SUPPLIED INFORMATION -
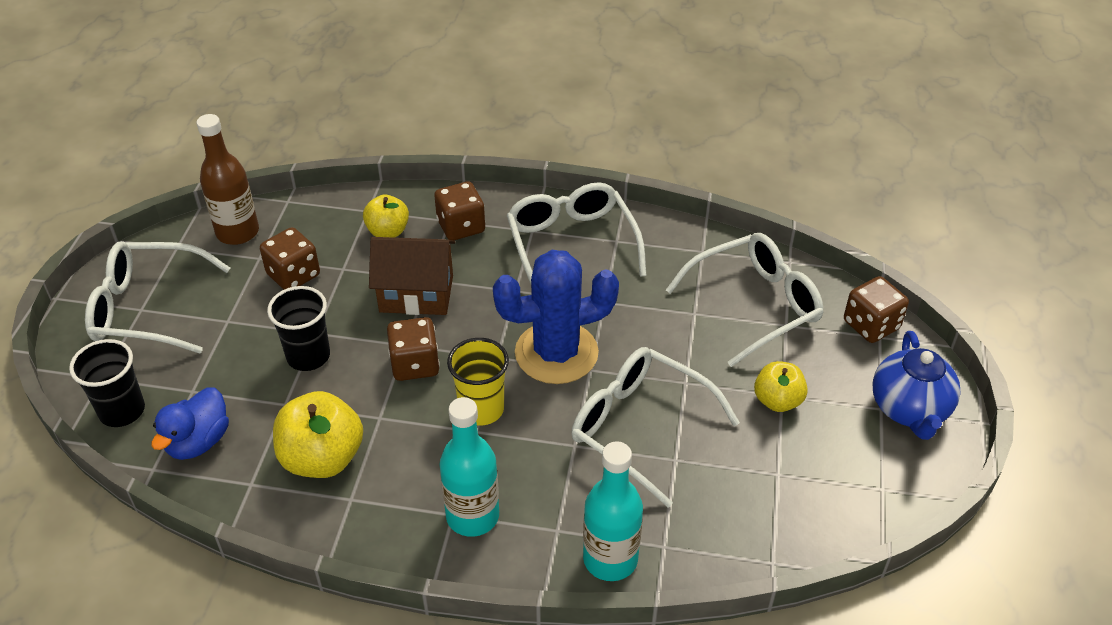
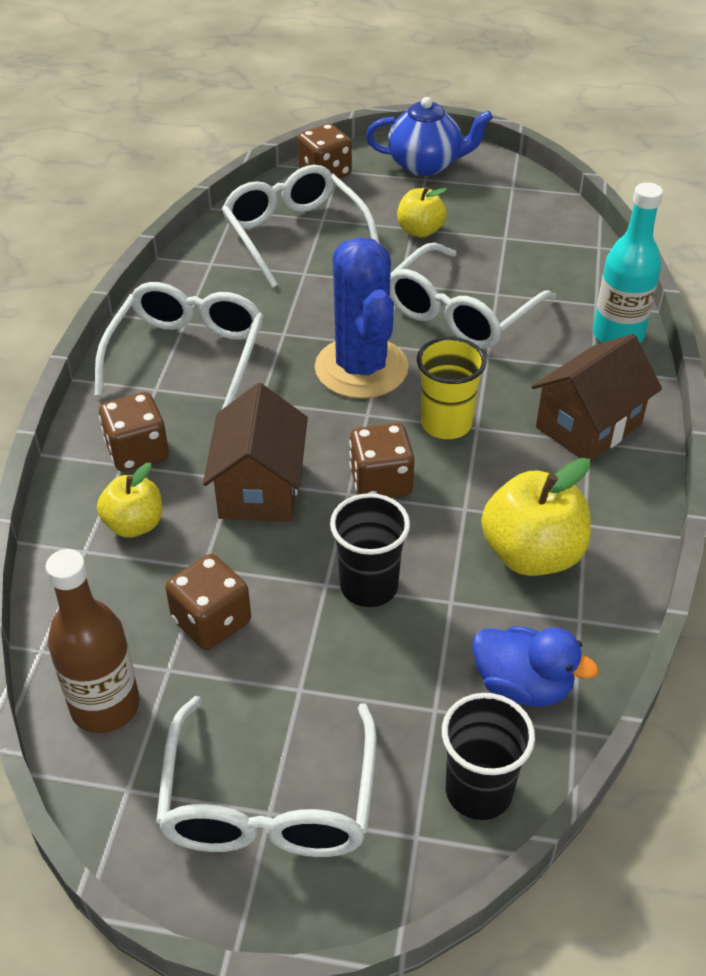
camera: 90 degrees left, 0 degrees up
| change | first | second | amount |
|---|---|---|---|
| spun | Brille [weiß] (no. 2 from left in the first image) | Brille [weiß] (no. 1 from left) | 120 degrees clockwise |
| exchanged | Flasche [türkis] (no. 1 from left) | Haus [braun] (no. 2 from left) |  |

WHAT TO DO - Return the listing above unchanged, apart from dropping its pictures.

ANSWER BELOW -
camera: 90 degrees left, 0 degrees up
| change | first | second | amount |
|---|---|---|---|
| spun | Brille [weiß] (no. 2 from left in the first image) | Brille [weiß] (no. 1 from left) | 120 degrees clockwise |
| exchanged | Flasche [türkis] (no. 1 from left) | Haus [braun] (no. 2 from left) |  |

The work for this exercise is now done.